BEGIN

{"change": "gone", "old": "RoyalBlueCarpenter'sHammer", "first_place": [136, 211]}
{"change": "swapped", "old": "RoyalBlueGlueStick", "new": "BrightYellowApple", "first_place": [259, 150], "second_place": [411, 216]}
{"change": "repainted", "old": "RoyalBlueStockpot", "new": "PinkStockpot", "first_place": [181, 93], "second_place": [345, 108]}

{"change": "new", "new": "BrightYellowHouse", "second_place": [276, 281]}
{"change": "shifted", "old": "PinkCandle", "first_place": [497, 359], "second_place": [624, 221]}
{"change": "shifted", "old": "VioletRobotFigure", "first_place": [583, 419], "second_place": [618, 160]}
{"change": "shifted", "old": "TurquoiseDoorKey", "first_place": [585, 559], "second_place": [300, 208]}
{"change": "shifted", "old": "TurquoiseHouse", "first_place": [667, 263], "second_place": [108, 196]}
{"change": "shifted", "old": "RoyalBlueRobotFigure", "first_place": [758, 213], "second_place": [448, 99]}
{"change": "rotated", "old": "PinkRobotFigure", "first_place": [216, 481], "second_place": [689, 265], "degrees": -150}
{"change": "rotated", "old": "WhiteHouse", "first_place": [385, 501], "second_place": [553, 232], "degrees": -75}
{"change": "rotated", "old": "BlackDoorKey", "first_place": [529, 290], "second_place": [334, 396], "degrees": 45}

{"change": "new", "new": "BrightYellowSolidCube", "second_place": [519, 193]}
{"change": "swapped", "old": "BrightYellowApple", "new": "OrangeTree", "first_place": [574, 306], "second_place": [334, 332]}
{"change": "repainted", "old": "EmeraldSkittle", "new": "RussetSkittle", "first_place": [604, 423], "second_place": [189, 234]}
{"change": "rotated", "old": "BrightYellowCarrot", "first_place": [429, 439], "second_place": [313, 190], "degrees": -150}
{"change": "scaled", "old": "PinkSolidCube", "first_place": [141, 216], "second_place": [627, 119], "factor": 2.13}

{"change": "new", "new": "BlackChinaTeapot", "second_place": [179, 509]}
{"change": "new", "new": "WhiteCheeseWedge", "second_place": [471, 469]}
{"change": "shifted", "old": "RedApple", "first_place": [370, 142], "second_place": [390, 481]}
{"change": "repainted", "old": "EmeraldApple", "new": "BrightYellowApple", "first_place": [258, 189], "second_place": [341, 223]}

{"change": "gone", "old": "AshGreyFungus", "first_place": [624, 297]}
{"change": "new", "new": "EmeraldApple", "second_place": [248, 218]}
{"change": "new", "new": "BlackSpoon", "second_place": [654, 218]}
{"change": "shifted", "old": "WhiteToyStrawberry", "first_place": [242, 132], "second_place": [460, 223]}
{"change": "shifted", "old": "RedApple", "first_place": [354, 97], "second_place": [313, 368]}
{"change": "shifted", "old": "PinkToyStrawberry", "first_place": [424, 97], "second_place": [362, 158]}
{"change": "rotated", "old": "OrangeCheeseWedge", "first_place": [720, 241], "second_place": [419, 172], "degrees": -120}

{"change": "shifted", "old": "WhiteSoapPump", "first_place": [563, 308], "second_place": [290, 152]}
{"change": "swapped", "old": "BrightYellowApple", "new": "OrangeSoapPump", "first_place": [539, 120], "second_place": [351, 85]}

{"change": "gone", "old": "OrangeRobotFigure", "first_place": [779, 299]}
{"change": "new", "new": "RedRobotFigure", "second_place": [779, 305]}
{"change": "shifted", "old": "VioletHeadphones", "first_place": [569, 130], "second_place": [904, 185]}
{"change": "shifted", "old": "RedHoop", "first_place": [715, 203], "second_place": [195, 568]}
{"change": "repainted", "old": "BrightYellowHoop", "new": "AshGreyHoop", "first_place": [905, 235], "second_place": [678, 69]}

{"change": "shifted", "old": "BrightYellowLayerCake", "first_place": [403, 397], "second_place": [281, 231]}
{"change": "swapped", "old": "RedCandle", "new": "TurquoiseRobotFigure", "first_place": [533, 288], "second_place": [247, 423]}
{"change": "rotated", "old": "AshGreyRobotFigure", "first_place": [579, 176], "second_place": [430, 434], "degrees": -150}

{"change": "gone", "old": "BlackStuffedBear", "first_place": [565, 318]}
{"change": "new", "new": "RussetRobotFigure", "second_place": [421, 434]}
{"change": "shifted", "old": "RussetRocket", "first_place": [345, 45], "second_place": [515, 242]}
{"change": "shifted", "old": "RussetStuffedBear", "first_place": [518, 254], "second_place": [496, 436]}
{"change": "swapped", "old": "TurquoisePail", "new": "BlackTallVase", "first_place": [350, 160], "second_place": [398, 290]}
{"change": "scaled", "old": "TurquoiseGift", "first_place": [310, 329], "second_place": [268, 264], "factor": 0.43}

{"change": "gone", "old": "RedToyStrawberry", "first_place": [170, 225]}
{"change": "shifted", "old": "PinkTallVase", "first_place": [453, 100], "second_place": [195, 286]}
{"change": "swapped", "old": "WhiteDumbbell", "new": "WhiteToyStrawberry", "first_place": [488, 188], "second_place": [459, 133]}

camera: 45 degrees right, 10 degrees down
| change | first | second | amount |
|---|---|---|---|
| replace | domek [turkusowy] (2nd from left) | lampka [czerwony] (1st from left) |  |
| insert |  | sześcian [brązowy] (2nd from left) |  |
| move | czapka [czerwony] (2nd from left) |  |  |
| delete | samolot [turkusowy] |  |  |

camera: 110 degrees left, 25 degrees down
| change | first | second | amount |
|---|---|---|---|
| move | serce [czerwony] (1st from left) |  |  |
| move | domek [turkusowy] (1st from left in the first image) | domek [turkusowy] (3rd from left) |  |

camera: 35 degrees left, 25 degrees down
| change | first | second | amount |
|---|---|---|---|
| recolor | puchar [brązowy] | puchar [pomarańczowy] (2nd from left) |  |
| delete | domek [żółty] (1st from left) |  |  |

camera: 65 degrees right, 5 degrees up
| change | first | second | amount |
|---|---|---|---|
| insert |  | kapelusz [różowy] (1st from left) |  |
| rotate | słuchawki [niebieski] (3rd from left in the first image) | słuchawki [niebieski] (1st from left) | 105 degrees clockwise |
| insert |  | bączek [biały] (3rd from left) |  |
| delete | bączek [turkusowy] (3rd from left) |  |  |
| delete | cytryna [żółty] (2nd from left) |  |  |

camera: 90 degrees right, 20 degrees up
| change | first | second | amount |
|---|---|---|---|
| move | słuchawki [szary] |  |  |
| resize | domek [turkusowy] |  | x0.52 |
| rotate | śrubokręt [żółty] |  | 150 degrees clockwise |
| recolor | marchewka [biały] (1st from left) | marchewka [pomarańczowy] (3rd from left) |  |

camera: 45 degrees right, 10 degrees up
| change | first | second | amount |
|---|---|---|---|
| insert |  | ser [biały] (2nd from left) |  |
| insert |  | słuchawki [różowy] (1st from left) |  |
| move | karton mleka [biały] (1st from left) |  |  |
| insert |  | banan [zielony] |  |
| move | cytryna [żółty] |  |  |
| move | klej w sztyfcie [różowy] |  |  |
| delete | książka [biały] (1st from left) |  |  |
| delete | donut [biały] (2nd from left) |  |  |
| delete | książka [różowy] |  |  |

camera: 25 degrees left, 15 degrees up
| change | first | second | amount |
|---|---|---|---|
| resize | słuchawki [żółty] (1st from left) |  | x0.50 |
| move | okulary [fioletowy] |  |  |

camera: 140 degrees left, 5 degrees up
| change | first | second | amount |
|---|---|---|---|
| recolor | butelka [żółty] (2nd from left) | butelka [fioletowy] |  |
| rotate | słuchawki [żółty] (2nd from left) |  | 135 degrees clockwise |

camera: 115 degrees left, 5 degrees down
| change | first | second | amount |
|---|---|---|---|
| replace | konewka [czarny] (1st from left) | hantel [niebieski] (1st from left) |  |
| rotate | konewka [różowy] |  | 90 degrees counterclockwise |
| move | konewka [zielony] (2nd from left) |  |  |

END

• Task directions
Go through the data above and copy each line that holds the word "bączek".

• Solution to the problem
| insert |  | bączek [biały] (3rd from left) |  |
| delete | bączek [turkusowy] (3rd from left) |  |  |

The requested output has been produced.